### Exercise objective
From the line containing "(152, 321) = (526, 170): orange" onward, retype each line of the entries below exactly, last line included.

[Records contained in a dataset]
----------

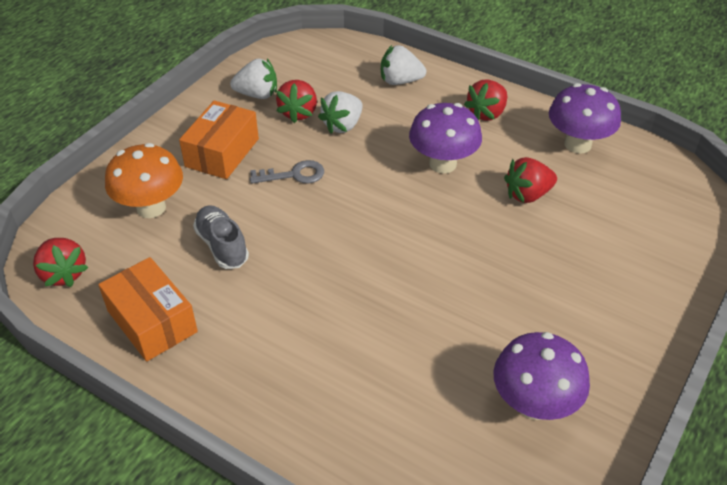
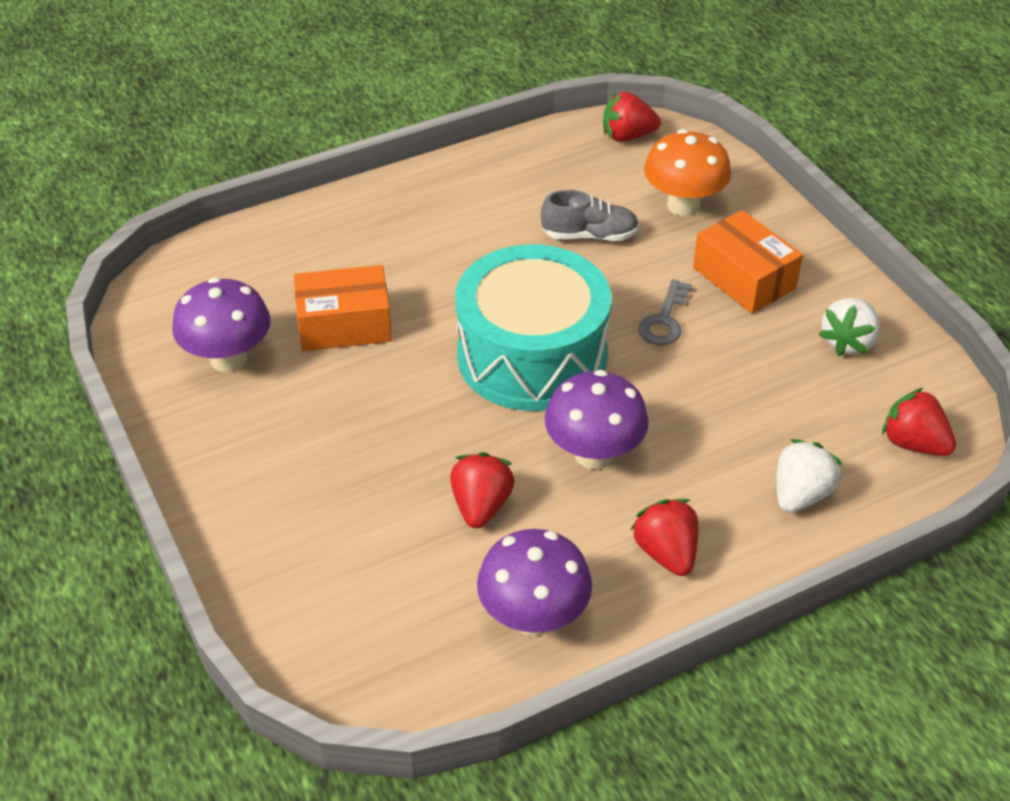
camera: 120 degrees right, 0 degrees up
(152, 321) = (526, 170): orange box -> orange box (344, 324)
(298, 113) = (784, 365): red strawberry -> red strawberry (913, 443)
(343, 125) = (732, 395): white strawberry -> none
(380, 225) = (532, 356): none -> turquoise drum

----------

### Solution to this problem
(152, 321) = (526, 170): orange box -> orange box (344, 324)
(298, 113) = (784, 365): red strawberry -> red strawberry (913, 443)
(343, 125) = (732, 395): white strawberry -> none
(380, 225) = (532, 356): none -> turquoise drum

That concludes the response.